Exercise inputs below:

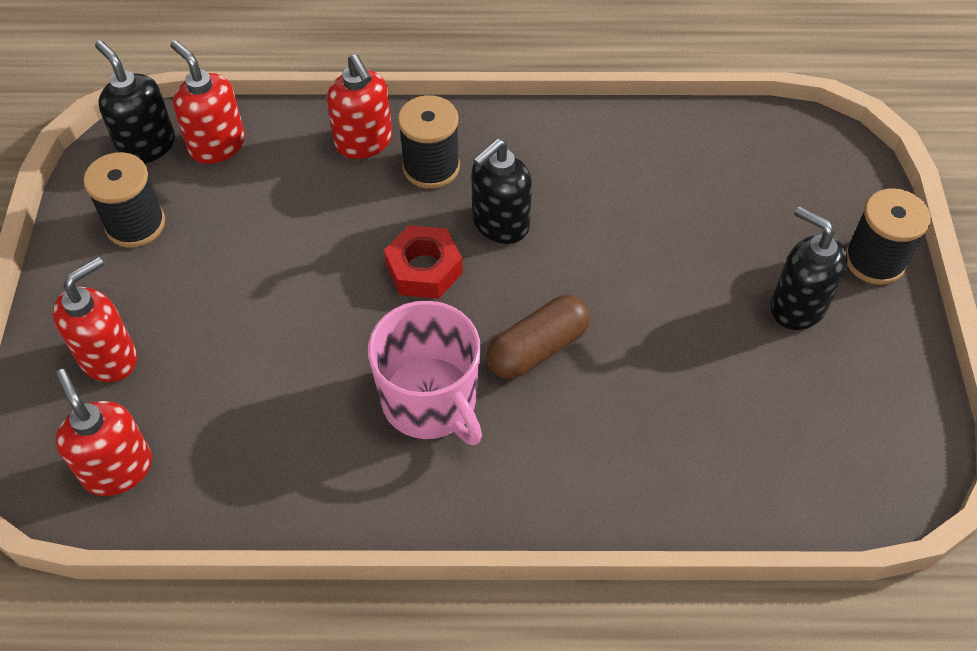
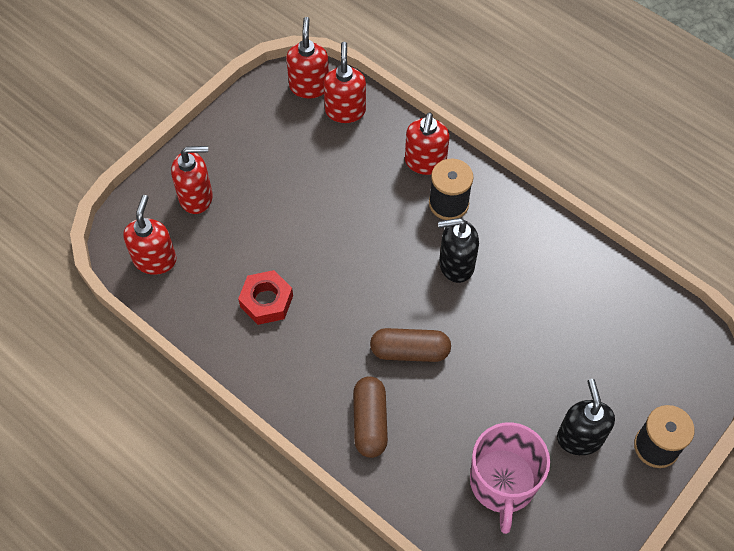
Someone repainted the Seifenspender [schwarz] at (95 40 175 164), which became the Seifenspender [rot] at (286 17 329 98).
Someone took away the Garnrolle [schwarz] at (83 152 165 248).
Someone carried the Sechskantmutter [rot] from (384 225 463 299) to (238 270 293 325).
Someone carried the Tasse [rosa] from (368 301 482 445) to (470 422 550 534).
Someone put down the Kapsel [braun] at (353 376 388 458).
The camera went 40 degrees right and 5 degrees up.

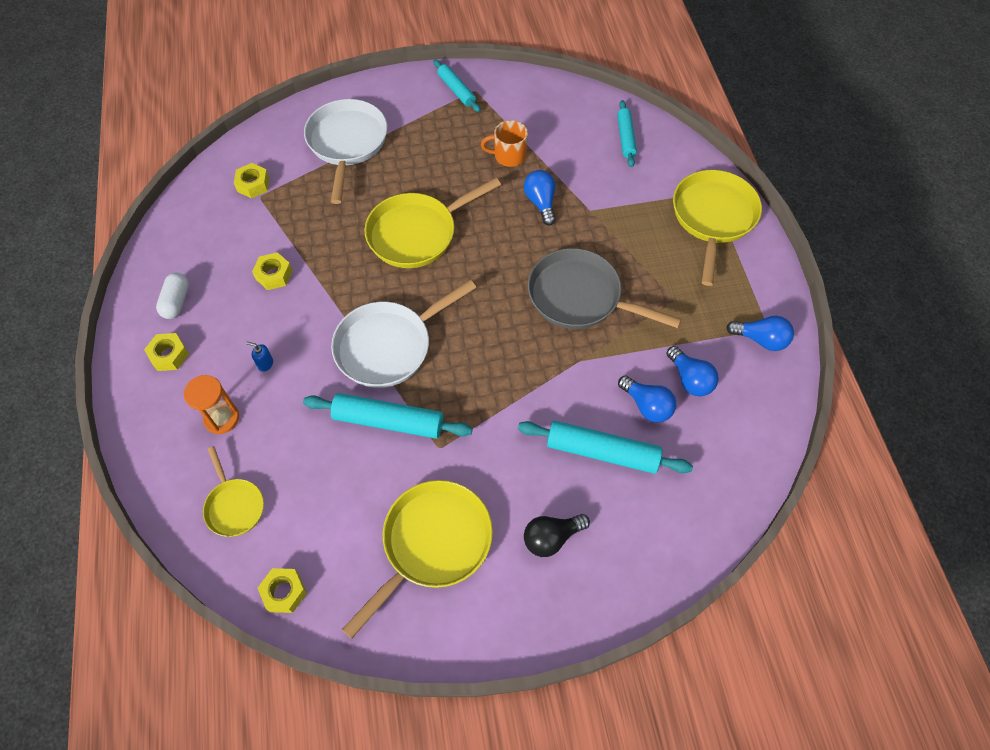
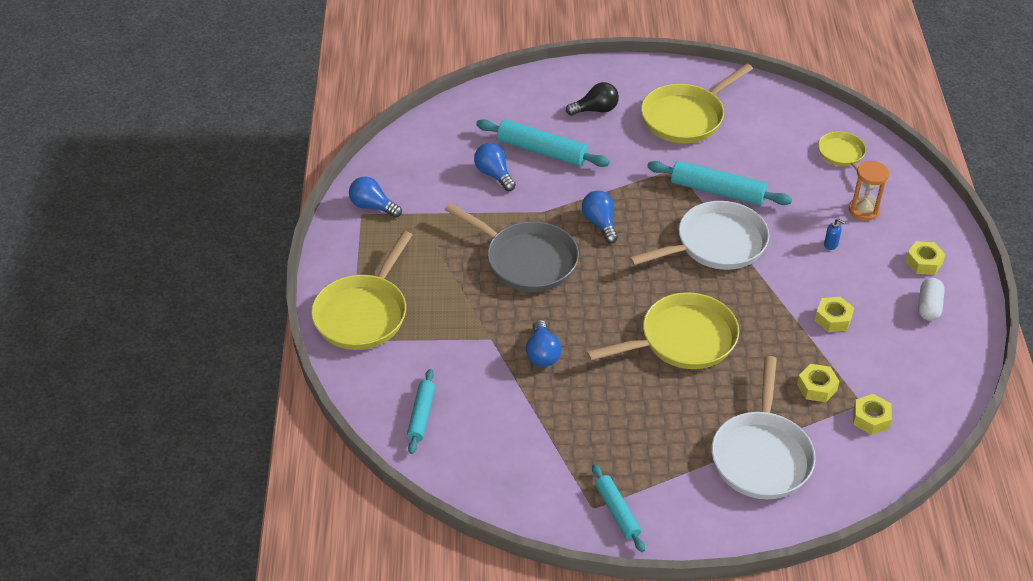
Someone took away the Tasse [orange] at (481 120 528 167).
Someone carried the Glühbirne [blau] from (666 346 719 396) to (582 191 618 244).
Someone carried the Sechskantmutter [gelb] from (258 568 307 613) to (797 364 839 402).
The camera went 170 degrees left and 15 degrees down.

End of Exercise inputs.
Exercise inputs below:

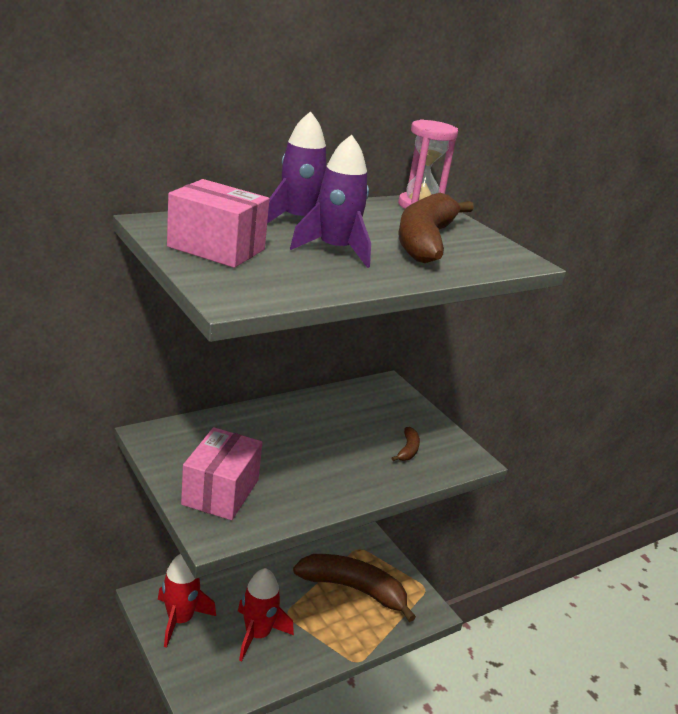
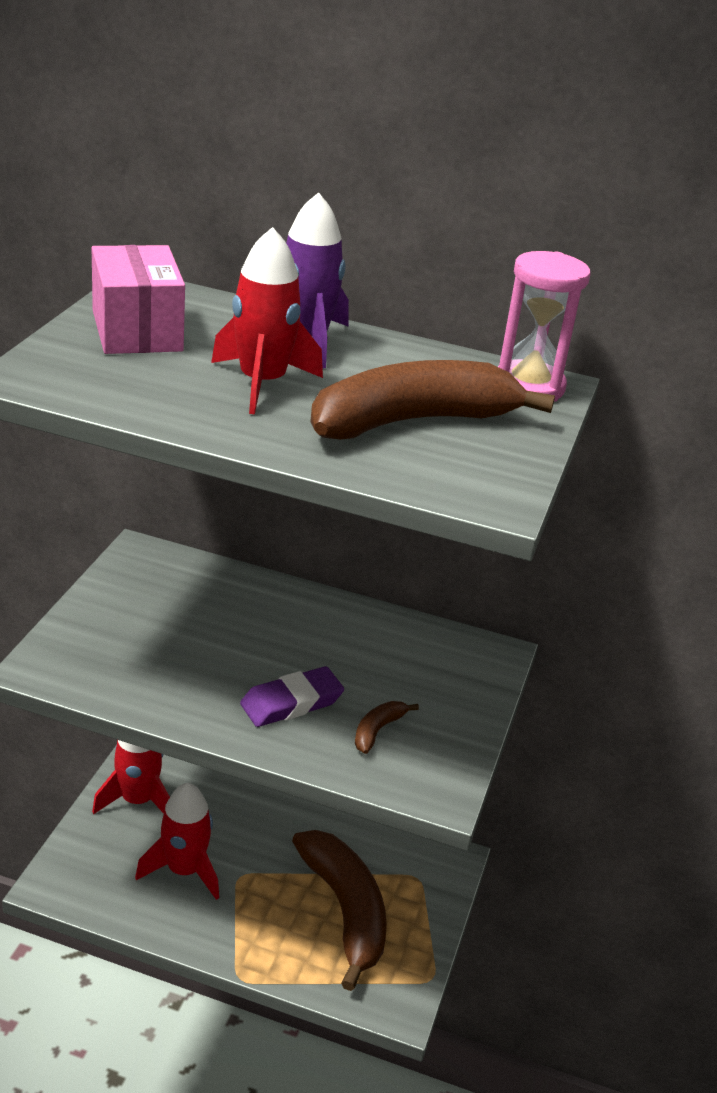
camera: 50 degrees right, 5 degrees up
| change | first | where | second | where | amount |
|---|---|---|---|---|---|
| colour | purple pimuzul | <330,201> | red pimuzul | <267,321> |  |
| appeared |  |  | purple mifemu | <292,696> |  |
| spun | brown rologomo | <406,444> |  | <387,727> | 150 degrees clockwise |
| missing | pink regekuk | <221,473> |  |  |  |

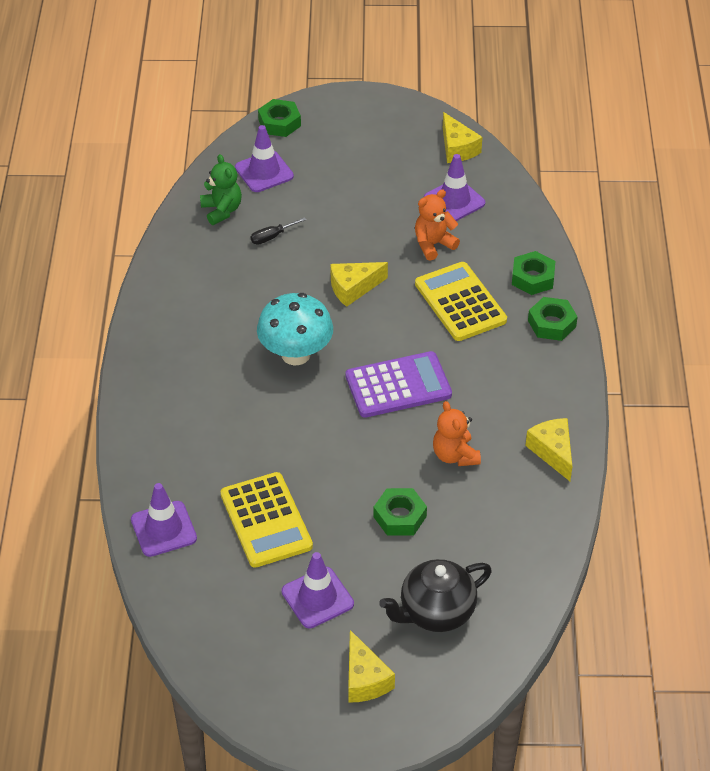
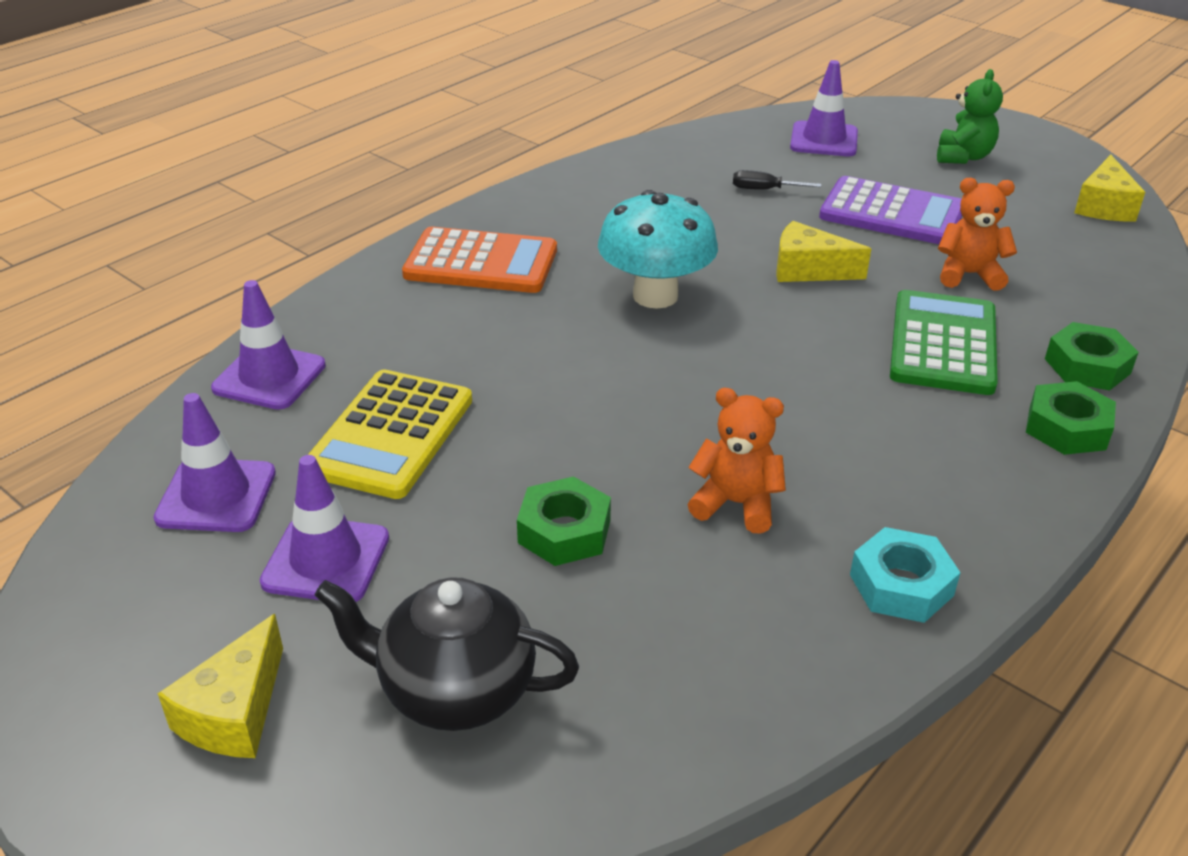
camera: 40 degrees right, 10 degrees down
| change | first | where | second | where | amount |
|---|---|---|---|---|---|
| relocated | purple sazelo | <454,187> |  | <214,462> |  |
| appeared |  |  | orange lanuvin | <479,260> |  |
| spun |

End of Exercise inputs.

* To do
Of the lines above, extract only those from the line with "colour | purple" to the line with "degrees clockwise |", both included, exactly as written.

* Response to the exercise
| colour | purple pimuzul | <330,201> | red pimuzul | <267,321> |  |
| appeared |  |  | purple mifemu | <292,696> |  |
| spun | brown rologomo | <406,444> |  | <387,727> | 150 degrees clockwise |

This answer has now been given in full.